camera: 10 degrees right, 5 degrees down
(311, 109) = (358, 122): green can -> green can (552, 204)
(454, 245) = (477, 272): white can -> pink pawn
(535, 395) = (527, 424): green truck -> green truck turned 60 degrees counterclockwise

---

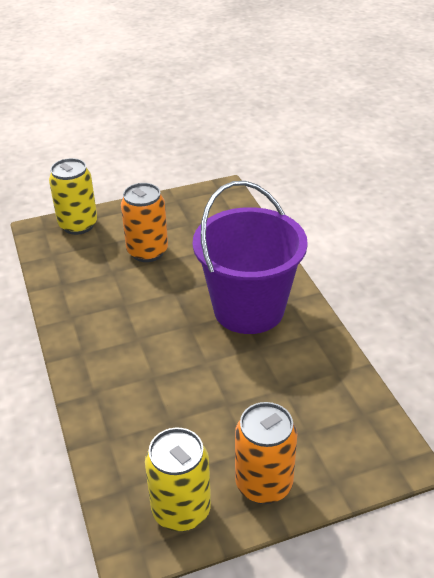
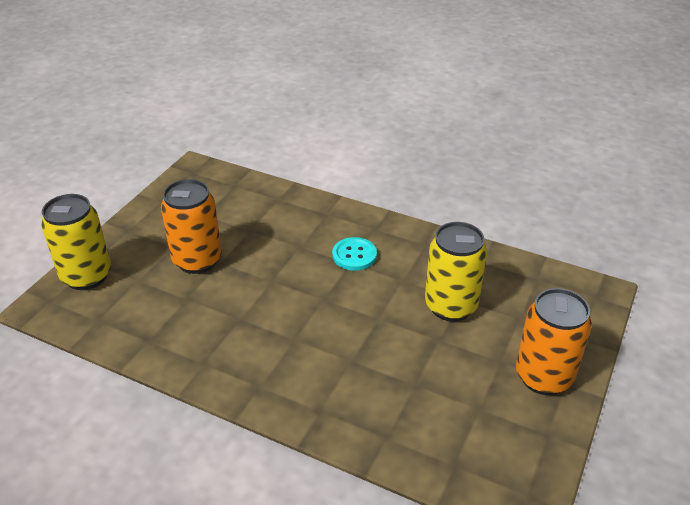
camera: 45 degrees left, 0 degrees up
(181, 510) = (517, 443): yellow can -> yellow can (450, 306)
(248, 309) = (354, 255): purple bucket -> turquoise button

--

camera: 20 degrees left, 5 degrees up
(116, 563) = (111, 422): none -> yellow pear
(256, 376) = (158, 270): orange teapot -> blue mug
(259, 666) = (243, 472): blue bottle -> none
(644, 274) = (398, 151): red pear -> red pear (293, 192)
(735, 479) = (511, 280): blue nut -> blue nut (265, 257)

Task to complete => Write out exactly the lines above from the line with "(454, 245) = (477, 272): white" through the line with "(535, 395) = (527, 424): green", both of them included, and leave out all other lines.

Expected answer =>
(454, 245) = (477, 272): white can -> pink pawn
(535, 395) = (527, 424): green truck -> green truck turned 60 degrees counterclockwise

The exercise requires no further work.